• [Brief]: Which lines of the records below contain the word "DGND"? Copy each of them out.

● ● ● ● ● ● ●

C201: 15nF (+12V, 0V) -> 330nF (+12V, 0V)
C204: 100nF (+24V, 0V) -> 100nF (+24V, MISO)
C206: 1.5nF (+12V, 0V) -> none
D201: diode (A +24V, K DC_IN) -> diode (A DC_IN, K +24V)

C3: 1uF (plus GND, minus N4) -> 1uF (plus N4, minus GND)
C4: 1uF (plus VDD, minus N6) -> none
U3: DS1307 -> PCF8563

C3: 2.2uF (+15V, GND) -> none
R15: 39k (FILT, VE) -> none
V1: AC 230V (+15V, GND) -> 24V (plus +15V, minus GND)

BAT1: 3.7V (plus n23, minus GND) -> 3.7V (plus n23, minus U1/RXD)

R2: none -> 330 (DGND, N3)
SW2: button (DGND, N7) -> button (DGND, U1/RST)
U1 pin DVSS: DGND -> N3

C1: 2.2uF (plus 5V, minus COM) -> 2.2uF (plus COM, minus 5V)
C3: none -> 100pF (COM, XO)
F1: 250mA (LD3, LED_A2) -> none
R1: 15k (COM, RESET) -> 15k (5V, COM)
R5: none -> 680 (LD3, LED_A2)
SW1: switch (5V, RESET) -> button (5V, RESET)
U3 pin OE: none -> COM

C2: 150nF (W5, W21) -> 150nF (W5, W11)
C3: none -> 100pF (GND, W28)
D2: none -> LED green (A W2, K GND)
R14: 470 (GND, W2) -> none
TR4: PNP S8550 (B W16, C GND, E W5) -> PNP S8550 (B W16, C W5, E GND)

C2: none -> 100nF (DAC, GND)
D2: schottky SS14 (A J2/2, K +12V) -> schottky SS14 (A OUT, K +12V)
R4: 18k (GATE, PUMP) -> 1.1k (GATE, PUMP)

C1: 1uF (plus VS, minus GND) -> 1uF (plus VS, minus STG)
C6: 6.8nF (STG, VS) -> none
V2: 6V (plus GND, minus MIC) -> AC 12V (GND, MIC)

● ● ● ● ● ● ●

• [Answer to this problem]:
R2: none -> 330 (DGND, N3)
SW2: button (DGND, N7) -> button (DGND, U1/RST)
U1 pin DVSS: DGND -> N3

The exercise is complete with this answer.